Itemized modification records
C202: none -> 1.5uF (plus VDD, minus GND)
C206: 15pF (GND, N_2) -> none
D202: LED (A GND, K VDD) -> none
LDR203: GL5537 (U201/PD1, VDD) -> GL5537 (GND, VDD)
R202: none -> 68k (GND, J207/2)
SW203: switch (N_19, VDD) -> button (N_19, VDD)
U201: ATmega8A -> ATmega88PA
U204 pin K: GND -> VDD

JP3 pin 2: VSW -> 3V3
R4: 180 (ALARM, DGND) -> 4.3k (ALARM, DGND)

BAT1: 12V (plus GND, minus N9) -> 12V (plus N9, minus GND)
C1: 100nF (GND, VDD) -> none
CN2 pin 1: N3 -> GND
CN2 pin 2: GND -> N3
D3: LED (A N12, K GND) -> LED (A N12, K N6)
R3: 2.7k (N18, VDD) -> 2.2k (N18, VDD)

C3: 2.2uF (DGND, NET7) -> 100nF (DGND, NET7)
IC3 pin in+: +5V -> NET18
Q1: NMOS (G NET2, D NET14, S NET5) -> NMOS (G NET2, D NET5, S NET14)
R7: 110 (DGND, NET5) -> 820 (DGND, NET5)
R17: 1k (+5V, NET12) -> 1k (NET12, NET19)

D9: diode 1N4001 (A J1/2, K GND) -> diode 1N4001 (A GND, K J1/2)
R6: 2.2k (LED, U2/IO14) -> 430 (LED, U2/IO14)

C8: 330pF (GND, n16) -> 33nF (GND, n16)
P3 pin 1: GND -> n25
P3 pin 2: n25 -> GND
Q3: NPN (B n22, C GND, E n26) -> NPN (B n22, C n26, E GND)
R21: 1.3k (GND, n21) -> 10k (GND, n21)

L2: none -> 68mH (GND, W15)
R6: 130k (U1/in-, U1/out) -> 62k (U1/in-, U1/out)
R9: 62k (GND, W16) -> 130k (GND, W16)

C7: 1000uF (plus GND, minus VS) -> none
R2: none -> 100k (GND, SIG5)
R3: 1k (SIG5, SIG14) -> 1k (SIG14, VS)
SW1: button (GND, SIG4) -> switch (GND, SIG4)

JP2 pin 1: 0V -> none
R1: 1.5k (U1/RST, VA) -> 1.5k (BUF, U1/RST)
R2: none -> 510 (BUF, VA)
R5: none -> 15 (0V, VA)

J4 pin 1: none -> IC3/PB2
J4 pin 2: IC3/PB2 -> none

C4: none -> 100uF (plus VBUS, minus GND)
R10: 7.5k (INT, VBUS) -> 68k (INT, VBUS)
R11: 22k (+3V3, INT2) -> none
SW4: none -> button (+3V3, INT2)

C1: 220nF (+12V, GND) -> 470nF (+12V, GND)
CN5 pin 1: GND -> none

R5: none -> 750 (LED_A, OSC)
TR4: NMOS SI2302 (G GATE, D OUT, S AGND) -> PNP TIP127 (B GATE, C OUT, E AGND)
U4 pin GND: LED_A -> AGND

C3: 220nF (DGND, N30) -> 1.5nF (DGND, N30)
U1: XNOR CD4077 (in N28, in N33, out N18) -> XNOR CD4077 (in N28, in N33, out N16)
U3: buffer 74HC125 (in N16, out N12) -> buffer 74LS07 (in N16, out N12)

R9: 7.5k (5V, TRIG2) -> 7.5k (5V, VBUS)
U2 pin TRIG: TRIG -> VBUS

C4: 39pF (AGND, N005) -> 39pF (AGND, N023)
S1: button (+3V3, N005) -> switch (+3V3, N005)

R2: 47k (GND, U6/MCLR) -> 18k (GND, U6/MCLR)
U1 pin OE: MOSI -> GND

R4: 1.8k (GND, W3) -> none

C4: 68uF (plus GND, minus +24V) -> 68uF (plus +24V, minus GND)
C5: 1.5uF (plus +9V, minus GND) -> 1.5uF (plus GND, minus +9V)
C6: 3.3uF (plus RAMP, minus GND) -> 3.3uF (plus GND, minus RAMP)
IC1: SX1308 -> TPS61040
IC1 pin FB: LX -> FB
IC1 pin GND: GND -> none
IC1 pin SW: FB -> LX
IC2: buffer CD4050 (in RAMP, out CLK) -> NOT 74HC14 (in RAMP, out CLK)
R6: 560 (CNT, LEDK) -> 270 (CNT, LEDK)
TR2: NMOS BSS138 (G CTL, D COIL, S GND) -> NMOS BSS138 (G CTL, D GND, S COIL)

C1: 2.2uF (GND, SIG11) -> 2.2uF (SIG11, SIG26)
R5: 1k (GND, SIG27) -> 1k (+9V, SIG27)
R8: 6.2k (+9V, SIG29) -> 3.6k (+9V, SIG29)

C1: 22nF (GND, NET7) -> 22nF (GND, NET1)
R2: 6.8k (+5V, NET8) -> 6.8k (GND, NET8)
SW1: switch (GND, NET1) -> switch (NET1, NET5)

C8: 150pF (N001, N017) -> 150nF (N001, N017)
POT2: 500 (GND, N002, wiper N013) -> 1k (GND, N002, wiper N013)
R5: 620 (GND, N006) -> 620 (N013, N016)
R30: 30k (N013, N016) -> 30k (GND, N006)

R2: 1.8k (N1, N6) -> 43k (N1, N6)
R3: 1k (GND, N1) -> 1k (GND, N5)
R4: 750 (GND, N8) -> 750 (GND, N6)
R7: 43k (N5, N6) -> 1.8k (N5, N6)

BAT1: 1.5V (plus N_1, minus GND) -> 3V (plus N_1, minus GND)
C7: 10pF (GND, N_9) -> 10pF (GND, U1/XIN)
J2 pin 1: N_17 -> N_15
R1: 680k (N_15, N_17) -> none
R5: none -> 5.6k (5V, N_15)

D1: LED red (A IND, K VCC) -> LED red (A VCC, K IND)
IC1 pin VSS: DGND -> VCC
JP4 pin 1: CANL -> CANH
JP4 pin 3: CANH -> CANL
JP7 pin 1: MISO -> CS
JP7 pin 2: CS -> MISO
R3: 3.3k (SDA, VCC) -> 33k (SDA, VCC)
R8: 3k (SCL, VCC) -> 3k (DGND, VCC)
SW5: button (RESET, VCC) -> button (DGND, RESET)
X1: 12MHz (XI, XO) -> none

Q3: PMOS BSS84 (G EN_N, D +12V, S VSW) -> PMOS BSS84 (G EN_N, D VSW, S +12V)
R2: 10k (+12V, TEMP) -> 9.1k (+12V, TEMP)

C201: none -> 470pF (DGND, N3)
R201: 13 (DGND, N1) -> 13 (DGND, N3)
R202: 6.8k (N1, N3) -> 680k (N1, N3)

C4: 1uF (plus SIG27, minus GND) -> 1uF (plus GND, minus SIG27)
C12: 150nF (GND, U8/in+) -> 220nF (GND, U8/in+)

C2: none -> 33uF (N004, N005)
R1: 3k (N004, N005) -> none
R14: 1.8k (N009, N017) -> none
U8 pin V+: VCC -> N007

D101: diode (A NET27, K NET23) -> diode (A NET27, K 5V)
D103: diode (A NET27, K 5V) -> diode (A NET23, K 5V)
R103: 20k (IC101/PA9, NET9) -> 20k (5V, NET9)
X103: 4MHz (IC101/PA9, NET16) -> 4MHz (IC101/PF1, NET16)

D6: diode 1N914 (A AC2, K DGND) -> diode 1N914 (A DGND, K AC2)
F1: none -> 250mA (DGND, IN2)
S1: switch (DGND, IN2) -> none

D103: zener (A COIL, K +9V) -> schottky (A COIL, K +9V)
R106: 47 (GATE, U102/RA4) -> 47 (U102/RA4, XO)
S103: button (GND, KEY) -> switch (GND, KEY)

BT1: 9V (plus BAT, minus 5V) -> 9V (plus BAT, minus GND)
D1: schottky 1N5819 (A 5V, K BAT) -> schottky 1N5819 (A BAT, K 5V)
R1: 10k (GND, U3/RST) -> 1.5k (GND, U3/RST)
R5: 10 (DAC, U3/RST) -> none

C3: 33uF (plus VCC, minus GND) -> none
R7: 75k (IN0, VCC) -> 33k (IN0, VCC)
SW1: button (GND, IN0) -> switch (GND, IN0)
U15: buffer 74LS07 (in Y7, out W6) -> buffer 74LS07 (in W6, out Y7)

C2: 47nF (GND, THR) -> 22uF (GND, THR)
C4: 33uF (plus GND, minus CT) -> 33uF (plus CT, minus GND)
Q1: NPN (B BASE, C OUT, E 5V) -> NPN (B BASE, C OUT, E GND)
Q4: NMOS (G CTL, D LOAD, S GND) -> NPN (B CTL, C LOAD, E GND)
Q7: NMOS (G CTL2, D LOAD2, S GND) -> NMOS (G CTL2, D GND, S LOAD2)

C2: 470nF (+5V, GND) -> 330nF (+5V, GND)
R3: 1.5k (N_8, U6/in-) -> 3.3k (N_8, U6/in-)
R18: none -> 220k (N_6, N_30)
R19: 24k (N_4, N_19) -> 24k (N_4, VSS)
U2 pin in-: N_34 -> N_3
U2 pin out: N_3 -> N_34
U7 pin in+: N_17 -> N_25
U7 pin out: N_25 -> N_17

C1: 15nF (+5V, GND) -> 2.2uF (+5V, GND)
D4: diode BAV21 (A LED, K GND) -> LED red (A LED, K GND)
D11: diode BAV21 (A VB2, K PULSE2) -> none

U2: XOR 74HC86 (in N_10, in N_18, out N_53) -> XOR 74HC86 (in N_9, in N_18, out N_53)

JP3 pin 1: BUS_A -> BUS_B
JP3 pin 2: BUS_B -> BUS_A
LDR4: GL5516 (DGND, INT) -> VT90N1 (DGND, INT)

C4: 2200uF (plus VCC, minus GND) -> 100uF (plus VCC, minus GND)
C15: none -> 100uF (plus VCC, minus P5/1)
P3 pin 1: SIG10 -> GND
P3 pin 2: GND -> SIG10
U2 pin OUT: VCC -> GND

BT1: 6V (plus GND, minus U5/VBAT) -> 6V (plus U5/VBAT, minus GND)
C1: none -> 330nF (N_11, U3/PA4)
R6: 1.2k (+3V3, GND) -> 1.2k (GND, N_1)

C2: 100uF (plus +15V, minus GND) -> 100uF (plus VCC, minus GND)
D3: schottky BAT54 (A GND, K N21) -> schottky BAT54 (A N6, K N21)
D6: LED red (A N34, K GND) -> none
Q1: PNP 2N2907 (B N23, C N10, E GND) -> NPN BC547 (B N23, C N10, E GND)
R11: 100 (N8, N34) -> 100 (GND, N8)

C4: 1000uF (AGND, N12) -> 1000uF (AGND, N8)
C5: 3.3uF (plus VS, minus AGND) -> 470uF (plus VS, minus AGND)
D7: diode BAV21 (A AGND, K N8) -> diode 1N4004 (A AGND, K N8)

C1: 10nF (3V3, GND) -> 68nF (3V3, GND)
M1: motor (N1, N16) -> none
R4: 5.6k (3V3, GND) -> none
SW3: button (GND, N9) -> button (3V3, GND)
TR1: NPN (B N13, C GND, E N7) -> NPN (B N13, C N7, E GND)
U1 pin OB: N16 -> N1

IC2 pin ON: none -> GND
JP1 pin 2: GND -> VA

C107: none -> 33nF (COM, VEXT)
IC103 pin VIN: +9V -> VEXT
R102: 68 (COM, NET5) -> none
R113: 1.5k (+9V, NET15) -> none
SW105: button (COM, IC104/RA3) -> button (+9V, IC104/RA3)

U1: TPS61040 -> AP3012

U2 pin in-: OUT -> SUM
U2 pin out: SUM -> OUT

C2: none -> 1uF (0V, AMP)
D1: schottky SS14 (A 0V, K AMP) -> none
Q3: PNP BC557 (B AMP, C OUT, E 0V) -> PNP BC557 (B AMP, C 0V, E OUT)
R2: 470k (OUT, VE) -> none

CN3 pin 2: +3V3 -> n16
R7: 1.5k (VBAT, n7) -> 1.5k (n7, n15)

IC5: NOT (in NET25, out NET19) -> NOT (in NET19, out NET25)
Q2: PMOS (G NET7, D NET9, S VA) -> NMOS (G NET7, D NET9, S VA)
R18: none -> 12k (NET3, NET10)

• **Exercise goal**: Look above for the line with "IC3 pin in+: +5V -> NET18" and the line with "U1: XNOR CD4077", and reproduce exactly those two lines plus every line between, nothing more.

• **Response to this task**:
IC3 pin in+: +5V -> NET18
Q1: NMOS (G NET2, D NET14, S NET5) -> NMOS (G NET2, D NET5, S NET14)
R7: 110 (DGND, NET5) -> 820 (DGND, NET5)
R17: 1k (+5V, NET12) -> 1k (NET12, NET19)

D9: diode 1N4001 (A J1/2, K GND) -> diode 1N4001 (A GND, K J1/2)
R6: 2.2k (LED, U2/IO14) -> 430 (LED, U2/IO14)

C8: 330pF (GND, n16) -> 33nF (GND, n16)
P3 pin 1: GND -> n25
P3 pin 2: n25 -> GND
Q3: NPN (B n22, C GND, E n26) -> NPN (B n22, C n26, E GND)
R21: 1.3k (GND, n21) -> 10k (GND, n21)

L2: none -> 68mH (GND, W15)
R6: 130k (U1/in-, U1/out) -> 62k (U1/in-, U1/out)
R9: 62k (GND, W16) -> 130k (GND, W16)

C7: 1000uF (plus GND, minus VS) -> none
R2: none -> 100k (GND, SIG5)
R3: 1k (SIG5, SIG14) -> 1k (SIG14, VS)
SW1: button (GND, SIG4) -> switch (GND, SIG4)

JP2 pin 1: 0V -> none
R1: 1.5k (U1/RST, VA) -> 1.5k (BUF, U1/RST)
R2: none -> 510 (BUF, VA)
R5: none -> 15 (0V, VA)

J4 pin 1: none -> IC3/PB2
J4 pin 2: IC3/PB2 -> none

C4: none -> 100uF (plus VBUS, minus GND)
R10: 7.5k (INT, VBUS) -> 68k (INT, VBUS)
R11: 22k (+3V3, INT2) -> none
SW4: none -> button (+3V3, INT2)

C1: 220nF (+12V, GND) -> 470nF (+12V, GND)
CN5 pin 1: GND -> none

R5: none -> 750 (LED_A, OSC)
TR4: NMOS SI2302 (G GATE, D OUT, S AGND) -> PNP TIP127 (B GATE, C OUT, E AGND)
U4 pin GND: LED_A -> AGND

C3: 220nF (DGND, N30) -> 1.5nF (DGND, N30)
U1: XNOR CD4077 (in N28, in N33, out N18) -> XNOR CD4077 (in N28, in N33, out N16)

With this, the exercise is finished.